What is being asked: Look through the lines below; wherever the word "turned" appears, copy that line.
Provided information START
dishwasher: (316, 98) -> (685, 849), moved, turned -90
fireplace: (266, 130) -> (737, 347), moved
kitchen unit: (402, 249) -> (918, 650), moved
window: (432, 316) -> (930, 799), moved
Provided information END
Provided information START
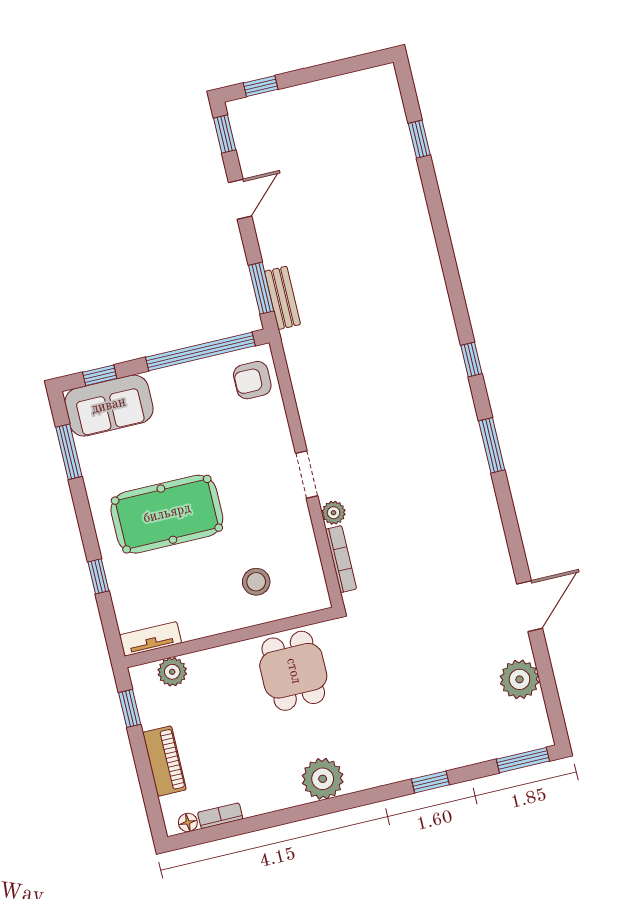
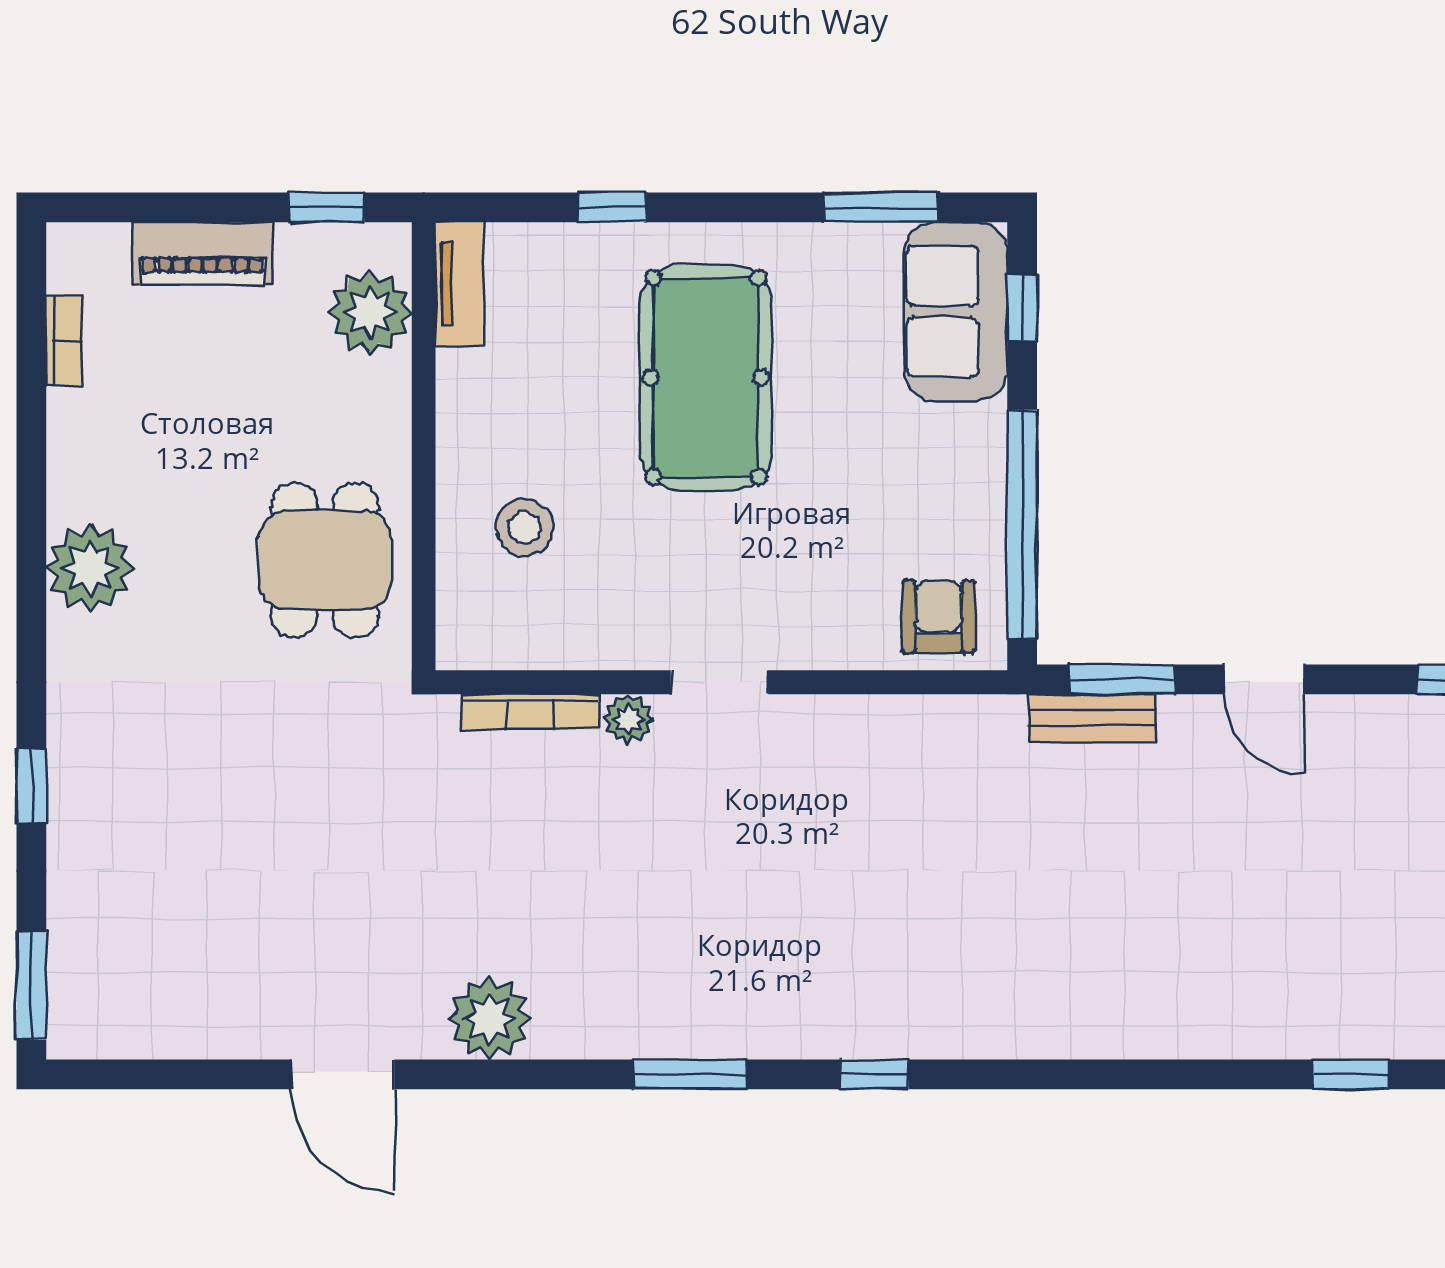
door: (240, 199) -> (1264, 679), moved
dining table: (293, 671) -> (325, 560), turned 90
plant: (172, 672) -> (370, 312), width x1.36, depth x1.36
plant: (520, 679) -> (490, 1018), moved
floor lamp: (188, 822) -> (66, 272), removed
Provided information END
Solved exercise:
dishwasher: (316, 98) -> (685, 849), moved, turned -90
dining table: (293, 671) -> (325, 560), turned 90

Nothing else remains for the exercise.